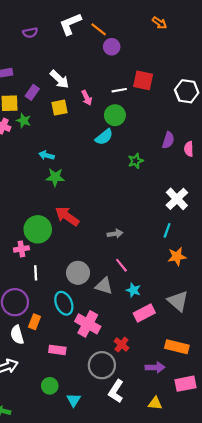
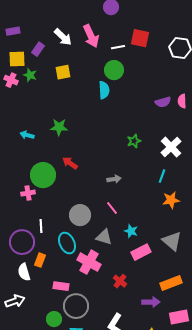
pink arrow: (87, 98) -> (91, 36), moved, size x1.6
yellow square: (59, 108) -> (63, 72), moved
cyan semicircle: (104, 137) -> (104, 90), turned -54
purple semicircle: (168, 140) -> (163, 102), moved, turned 56
cyan arrow: (46, 155) -> (27, 135), moved
green star: (136, 161) -> (134, 141), moved
red arrow: (67, 216) -> (70, 163), size x0.7
pink line: (121, 265) -> (112, 208), moved
white line: (36, 273) -> (41, 226), moved
gray triangle: (104, 286) -> (104, 237), moved
orange rectangle: (177, 347) -> (171, 283), turned -35
gray circle: (102, 365) -> (76, 306), moved

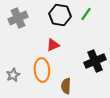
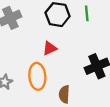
green line: (86, 14) -> (87, 13), turned -40

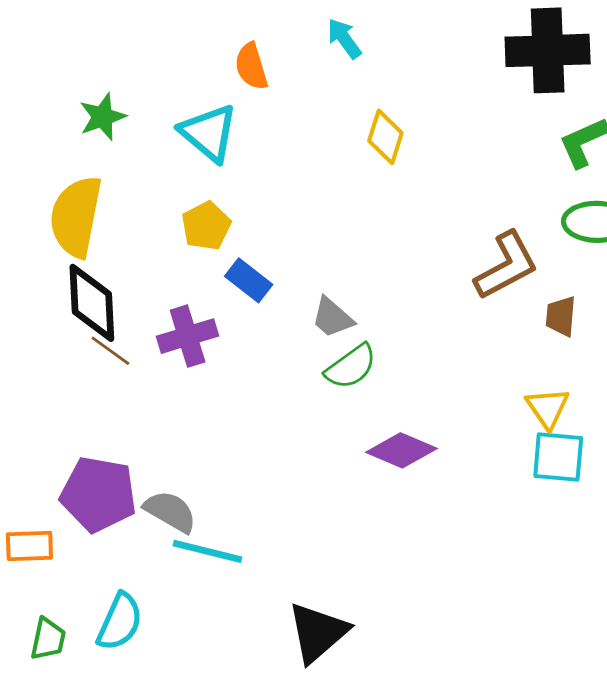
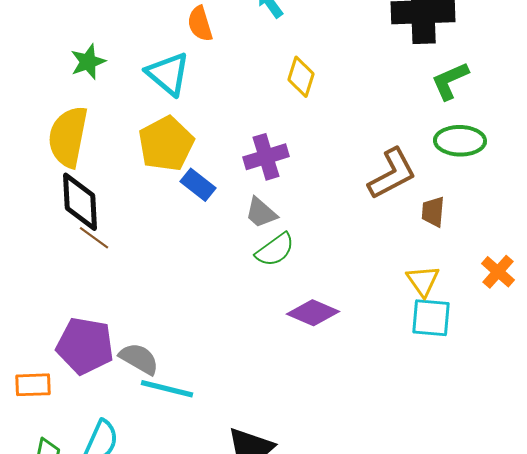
yellow pentagon: (206, 226) -> (166, 144), size x1.5
purple cross: (188, 336) -> (266, 157), moved

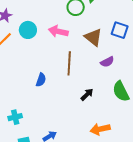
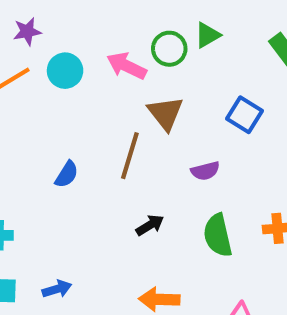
pink arrow: (58, 31) -> (127, 66), moved
brown triangle: (93, 37) -> (165, 113), moved

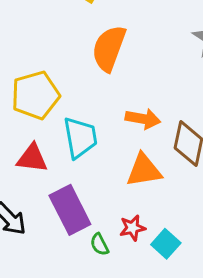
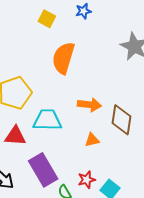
cyan trapezoid: (80, 138) -> (47, 120), turned -76
orange triangle: (144, 170) -> (92, 140), size x0.6

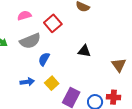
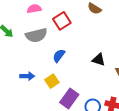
black triangle: (84, 51) -> (99, 60), moved
blue semicircle: (44, 59) -> (59, 56), moved

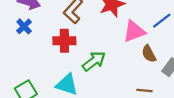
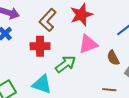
pink triangle: (134, 31) -> (88, 44), moved

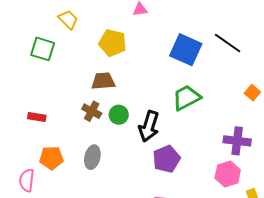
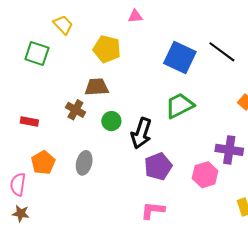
brown cross: (92, 111) -> (75, 110), moved
orange pentagon: (51, 158) -> (43, 163), turned -30
pink hexagon: (228, 174) -> (205, 175), moved

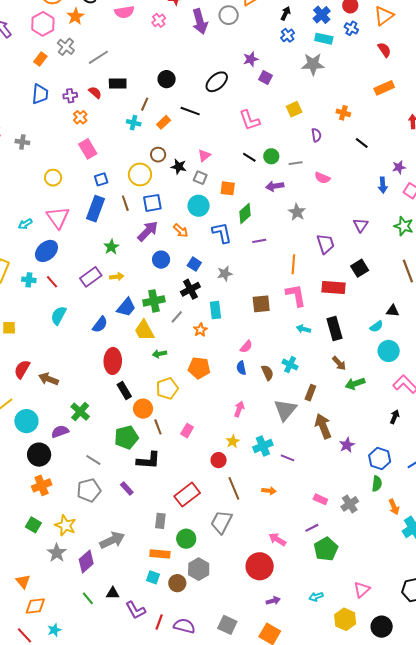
------------------------------------
→ Task objective
Please repeat, exactly as written, the lines in the records above, starting with the one that has "red arrow: (67, 216) -> (70, 163), size x0.7" and going on through the one that has "cyan trapezoid: (80, 138)". Pictures are to be left out.

→ Output
red arrow: (67, 216) -> (70, 163), size x0.7
pink line: (121, 265) -> (112, 208), moved
white line: (36, 273) -> (41, 226), moved
gray triangle: (104, 286) -> (104, 237), moved
orange rectangle: (177, 347) -> (171, 283), turned -35
gray circle: (102, 365) -> (76, 306), moved

green line: (86, 14) -> (87, 13), turned -40

yellow pentagon: (206, 226) -> (166, 144), size x1.5
purple cross: (188, 336) -> (266, 157), moved

pink arrow: (58, 31) -> (127, 66), moved
brown triangle: (93, 37) -> (165, 113), moved

cyan trapezoid: (80, 138) -> (47, 120), turned -76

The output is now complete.